= WORK REQUIRED =
Once the line containing "op=shifted; was=cartera (rojo);" is found in the records below, return it and each following line exactly, up to and including the line containing "op=swapped; was=cartera (rosa);", and nothing else.

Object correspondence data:

+++

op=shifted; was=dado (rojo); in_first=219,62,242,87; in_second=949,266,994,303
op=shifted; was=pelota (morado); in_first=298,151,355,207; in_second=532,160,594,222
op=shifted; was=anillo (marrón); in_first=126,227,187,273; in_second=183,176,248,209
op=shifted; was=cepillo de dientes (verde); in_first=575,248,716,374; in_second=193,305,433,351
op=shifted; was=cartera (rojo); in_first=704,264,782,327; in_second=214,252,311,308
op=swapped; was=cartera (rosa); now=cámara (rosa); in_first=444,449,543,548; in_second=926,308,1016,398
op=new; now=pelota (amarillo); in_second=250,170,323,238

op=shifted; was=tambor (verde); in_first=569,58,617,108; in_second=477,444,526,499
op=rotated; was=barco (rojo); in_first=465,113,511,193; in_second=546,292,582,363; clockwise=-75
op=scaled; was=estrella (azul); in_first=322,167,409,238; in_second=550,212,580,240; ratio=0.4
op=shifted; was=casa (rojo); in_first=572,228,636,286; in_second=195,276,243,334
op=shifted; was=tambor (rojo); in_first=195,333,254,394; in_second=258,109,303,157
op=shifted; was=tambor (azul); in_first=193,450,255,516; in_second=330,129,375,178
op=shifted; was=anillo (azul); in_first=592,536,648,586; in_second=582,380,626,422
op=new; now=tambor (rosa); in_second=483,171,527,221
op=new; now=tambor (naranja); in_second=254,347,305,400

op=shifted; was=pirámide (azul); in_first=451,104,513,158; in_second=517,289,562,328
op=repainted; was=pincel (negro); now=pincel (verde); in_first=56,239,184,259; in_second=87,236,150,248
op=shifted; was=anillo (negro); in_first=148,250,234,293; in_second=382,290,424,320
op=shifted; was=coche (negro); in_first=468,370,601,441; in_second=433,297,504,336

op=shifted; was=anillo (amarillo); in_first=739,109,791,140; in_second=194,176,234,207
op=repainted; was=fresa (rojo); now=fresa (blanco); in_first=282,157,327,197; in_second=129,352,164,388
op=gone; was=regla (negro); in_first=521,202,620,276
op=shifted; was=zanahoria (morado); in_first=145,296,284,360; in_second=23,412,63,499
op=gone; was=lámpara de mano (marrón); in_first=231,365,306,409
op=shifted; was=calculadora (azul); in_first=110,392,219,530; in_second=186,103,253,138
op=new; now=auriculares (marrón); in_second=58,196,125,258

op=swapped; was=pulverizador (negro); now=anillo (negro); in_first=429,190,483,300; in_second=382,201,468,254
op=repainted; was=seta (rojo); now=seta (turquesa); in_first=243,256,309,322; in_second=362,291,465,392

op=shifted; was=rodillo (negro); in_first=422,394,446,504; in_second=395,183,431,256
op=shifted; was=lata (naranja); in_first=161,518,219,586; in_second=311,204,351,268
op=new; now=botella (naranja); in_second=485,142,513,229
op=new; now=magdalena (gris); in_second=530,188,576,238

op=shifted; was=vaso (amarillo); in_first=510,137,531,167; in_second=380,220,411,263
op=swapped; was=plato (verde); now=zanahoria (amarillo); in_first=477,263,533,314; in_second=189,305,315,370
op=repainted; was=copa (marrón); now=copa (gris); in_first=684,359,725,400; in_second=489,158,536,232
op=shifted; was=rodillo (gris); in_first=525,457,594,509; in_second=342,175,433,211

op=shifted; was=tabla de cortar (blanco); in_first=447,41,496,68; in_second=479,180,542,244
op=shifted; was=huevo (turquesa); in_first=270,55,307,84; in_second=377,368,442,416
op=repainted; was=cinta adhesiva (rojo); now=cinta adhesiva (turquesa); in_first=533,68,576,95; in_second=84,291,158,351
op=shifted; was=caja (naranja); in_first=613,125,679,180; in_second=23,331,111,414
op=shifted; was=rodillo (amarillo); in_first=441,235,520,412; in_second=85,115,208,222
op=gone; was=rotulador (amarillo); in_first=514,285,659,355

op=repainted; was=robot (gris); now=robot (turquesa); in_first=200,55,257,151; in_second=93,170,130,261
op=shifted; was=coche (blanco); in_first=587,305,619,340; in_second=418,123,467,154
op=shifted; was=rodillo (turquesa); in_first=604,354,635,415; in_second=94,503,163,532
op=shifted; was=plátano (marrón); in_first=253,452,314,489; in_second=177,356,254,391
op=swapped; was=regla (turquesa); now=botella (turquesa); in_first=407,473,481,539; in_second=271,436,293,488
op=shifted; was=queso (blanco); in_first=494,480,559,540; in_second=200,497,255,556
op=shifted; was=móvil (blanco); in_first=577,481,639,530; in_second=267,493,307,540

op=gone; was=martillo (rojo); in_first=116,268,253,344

+++

= SOLUTION TO THE PROBLEM =
op=shifted; was=cartera (rojo); in_first=704,264,782,327; in_second=214,252,311,308
op=swapped; was=cartera (rosa); now=cámara (rosa); in_first=444,449,543,548; in_second=926,308,1016,398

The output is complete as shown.